▸ **PROBLEM TO WORK ON**
Everything in the entries except the pictures should be copied exactly.
----
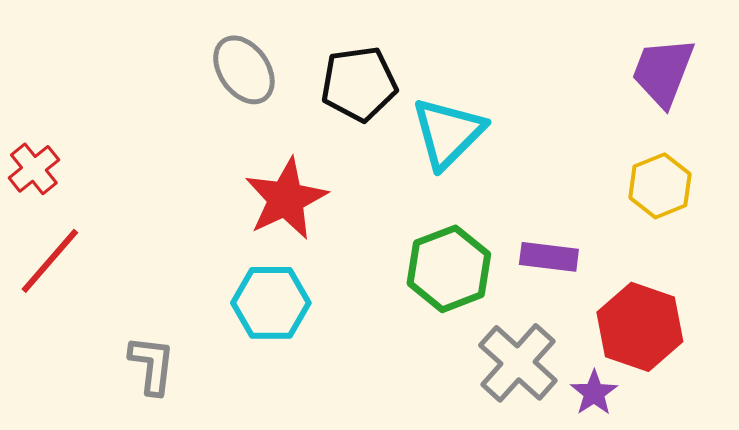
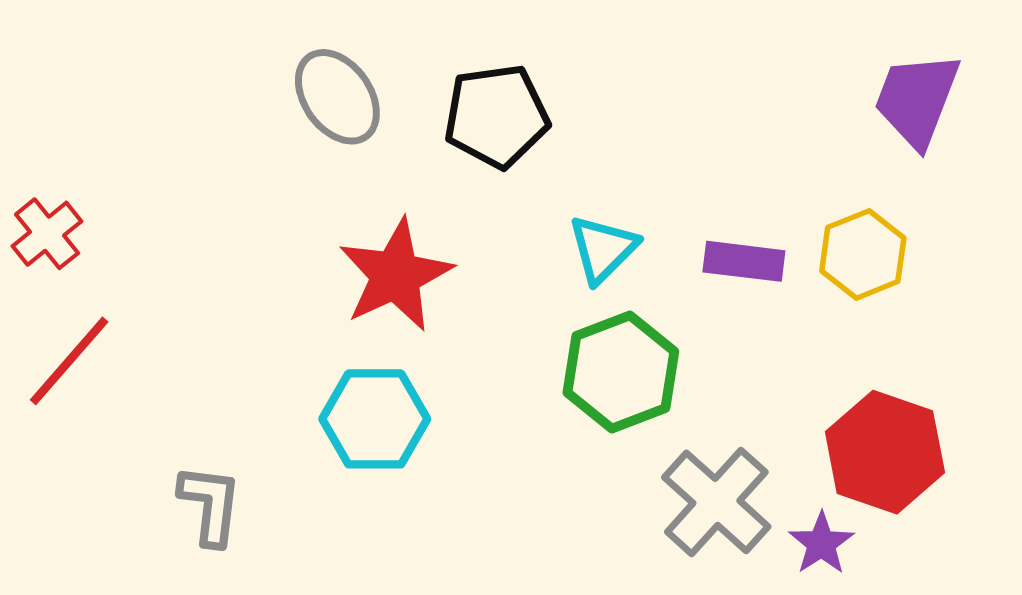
cyan triangle: (448, 133) -> (603, 249), moved, size x0.7
yellow hexagon: (660, 186) -> (863, 254), moved
purple rectangle: (549, 257) -> (744, 261), moved

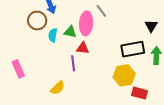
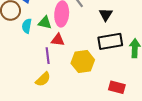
black triangle: (151, 26) -> (106, 15), moved
yellow hexagon: (124, 75) -> (83, 61), moved
yellow semicircle: (58, 88) -> (43, 79), moved

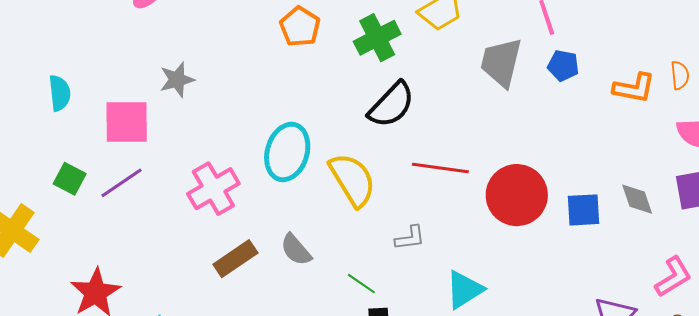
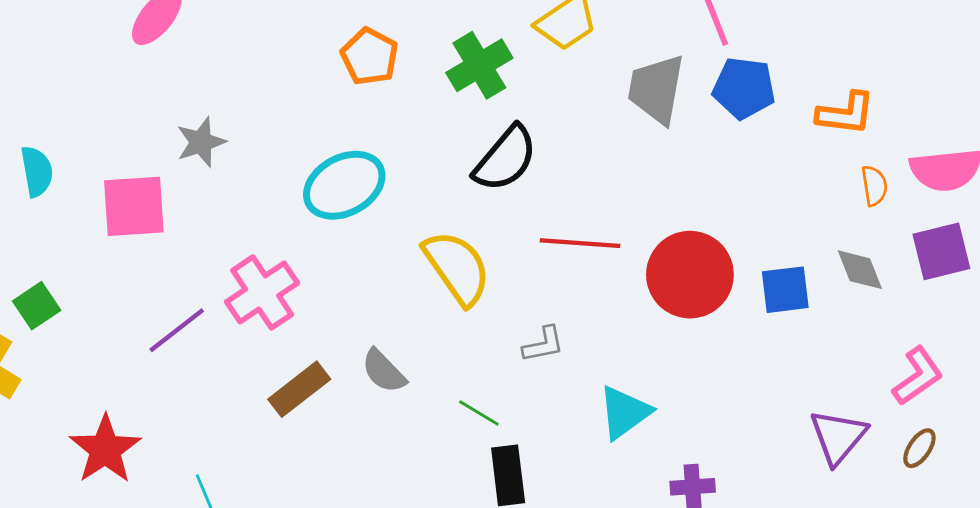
blue pentagon: (563, 66) -> (744, 88), size x1.4
orange semicircle: (680, 75) -> (874, 186), moved
cyan ellipse: (287, 152) -> (344, 185), moved, turned 48
green square: (70, 179) -> (37, 306), moved, turned 32
purple line: (121, 183) -> (177, 330), moved

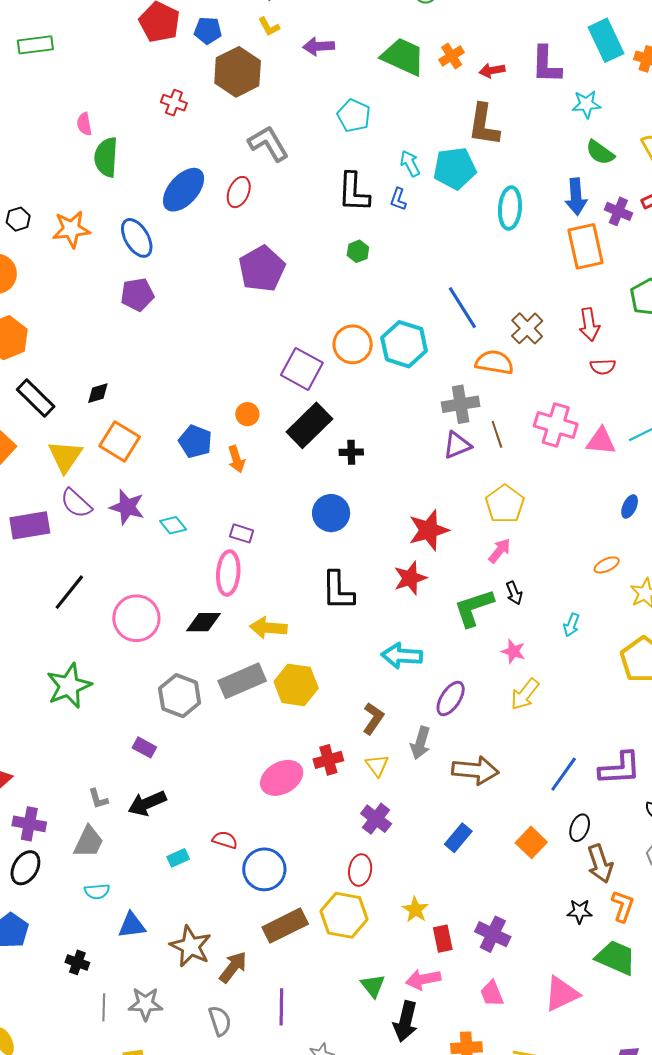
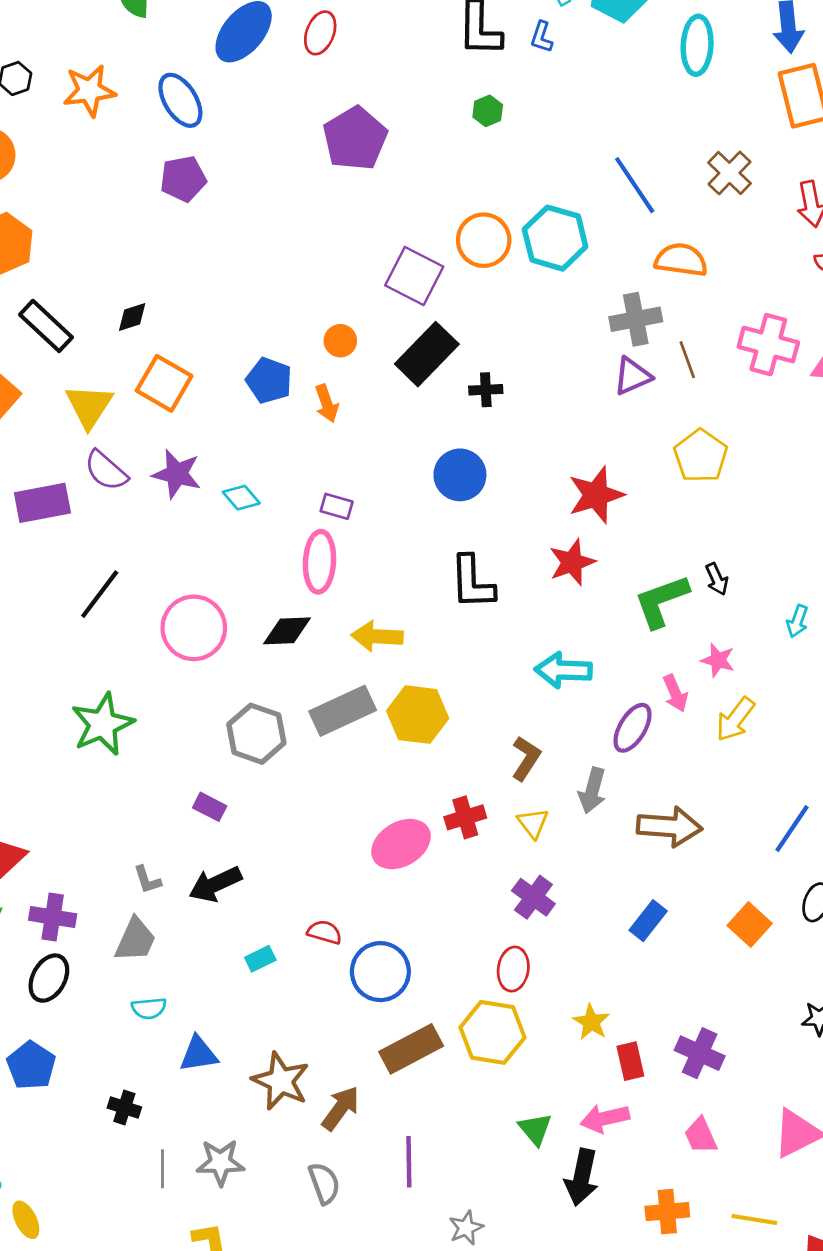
brown cross: (527, 328) -> (729, 173), moved
pink arrow: (500, 551) -> (675, 693), moved, turned 120

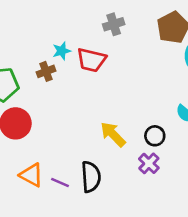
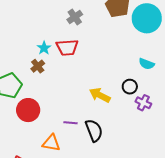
purple cross: (149, 163) -> (143, 103), moved
purple line: (60, 183) -> (71, 123), moved

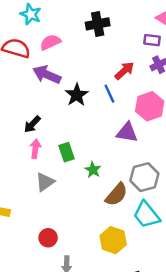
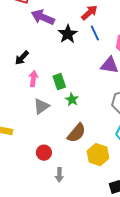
red arrow: (124, 71) -> (89, 13), moved
black arrow: (32, 124) -> (22, 58), moved
green star: (93, 170) -> (72, 100), moved
brown semicircle: (116, 194) -> (76, 133), moved

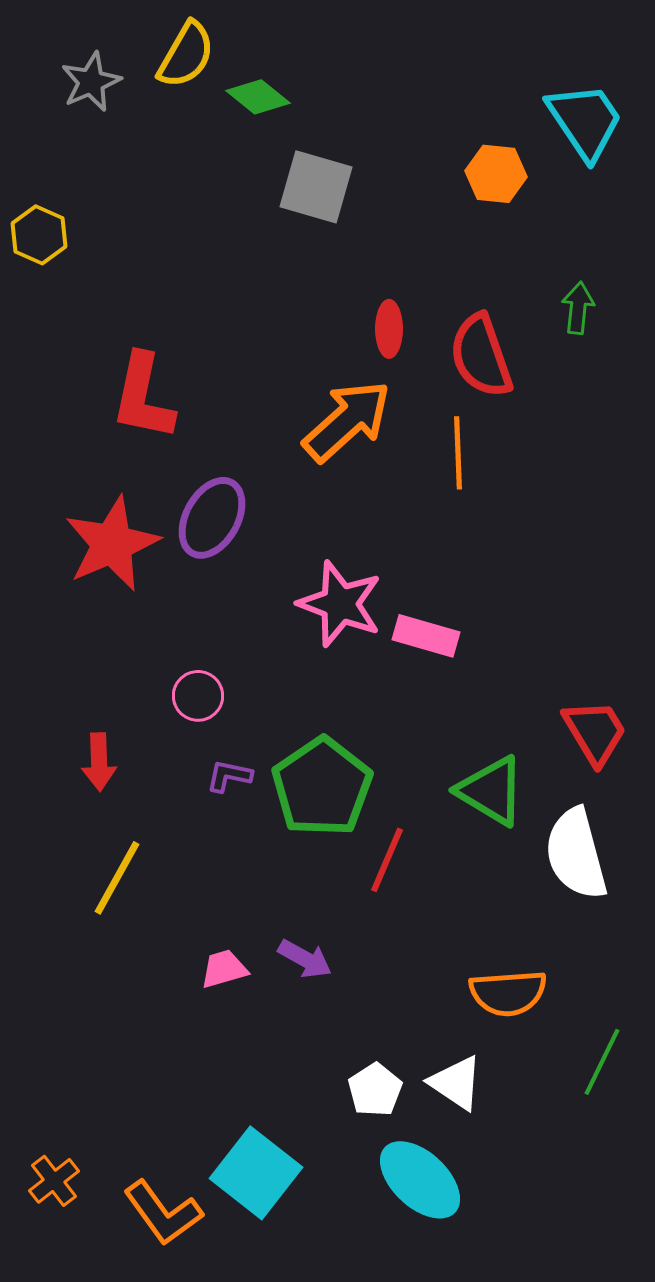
----
▸ **RESULT OF THIS EXERCISE**
cyan triangle: (448, 133) -> (603, 249), moved, size x0.7
yellow hexagon: (660, 186) -> (863, 254), moved
purple rectangle: (549, 257) -> (744, 261), moved

black triangle: (151, 26) -> (106, 15), moved
yellow hexagon: (124, 75) -> (83, 61), moved
yellow semicircle: (58, 88) -> (43, 79), moved

blue pentagon: (563, 66) -> (744, 88), size x1.4
orange semicircle: (680, 75) -> (874, 186), moved
cyan ellipse: (287, 152) -> (344, 185), moved, turned 48
green square: (70, 179) -> (37, 306), moved, turned 32
purple line: (121, 183) -> (177, 330), moved

brown cross: (527, 328) -> (729, 173), moved
pink arrow: (500, 551) -> (675, 693), moved, turned 120

purple cross: (149, 163) -> (143, 103), moved
purple line: (60, 183) -> (71, 123), moved

red arrow: (124, 71) -> (89, 13), moved
black arrow: (32, 124) -> (22, 58), moved
green star: (93, 170) -> (72, 100), moved
brown semicircle: (116, 194) -> (76, 133), moved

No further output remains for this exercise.